Below are the entries; set down each of them exactly.

[Excerpts from a dataset]:
*** Block opens ***

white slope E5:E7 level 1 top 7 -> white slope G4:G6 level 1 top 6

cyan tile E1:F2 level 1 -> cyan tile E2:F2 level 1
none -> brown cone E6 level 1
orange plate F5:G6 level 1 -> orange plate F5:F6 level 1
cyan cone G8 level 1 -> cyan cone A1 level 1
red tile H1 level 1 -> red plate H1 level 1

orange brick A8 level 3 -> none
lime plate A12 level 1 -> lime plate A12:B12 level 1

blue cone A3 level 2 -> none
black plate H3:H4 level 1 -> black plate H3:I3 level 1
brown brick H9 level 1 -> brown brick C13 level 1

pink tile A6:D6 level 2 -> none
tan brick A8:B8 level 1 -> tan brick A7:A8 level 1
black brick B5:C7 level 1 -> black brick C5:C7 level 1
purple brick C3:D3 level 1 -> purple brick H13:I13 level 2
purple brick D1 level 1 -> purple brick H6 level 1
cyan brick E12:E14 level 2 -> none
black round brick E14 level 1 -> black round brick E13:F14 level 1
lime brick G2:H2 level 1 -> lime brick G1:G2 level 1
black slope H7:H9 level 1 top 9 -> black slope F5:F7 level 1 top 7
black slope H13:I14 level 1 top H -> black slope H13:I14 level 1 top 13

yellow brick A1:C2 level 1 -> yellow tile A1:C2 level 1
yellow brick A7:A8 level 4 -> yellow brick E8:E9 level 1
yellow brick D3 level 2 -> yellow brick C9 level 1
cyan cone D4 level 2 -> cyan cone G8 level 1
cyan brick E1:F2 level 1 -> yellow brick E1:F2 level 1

*** Block closes ***

[THE COMPLETED TASK]:
white slope E5:E7 level 1 top 7 -> white slope G4:G6 level 1 top 6

cyan tile E1:F2 level 1 -> cyan tile E2:F2 level 1
none -> brown cone E6 level 1
orange plate F5:G6 level 1 -> orange plate F5:F6 level 1
cyan cone G8 level 1 -> cyan cone A1 level 1
red tile H1 level 1 -> red plate H1 level 1

orange brick A8 level 3 -> none
lime plate A12 level 1 -> lime plate A12:B12 level 1

blue cone A3 level 2 -> none
black plate H3:H4 level 1 -> black plate H3:I3 level 1
brown brick H9 level 1 -> brown brick C13 level 1

pink tile A6:D6 level 2 -> none
tan brick A8:B8 level 1 -> tan brick A7:A8 level 1
black brick B5:C7 level 1 -> black brick C5:C7 level 1
purple brick C3:D3 level 1 -> purple brick H13:I13 level 2
purple brick D1 level 1 -> purple brick H6 level 1
cyan brick E12:E14 level 2 -> none
black round brick E14 level 1 -> black round brick E13:F14 level 1
lime brick G2:H2 level 1 -> lime brick G1:G2 level 1
black slope H7:H9 level 1 top 9 -> black slope F5:F7 level 1 top 7
black slope H13:I14 level 1 top H -> black slope H13:I14 level 1 top 13

yellow brick A1:C2 level 1 -> yellow tile A1:C2 level 1
yellow brick A7:A8 level 4 -> yellow brick E8:E9 level 1
yellow brick D3 level 2 -> yellow brick C9 level 1
cyan cone D4 level 2 -> cyan cone G8 level 1
cyan brick E1:F2 level 1 -> yellow brick E1:F2 level 1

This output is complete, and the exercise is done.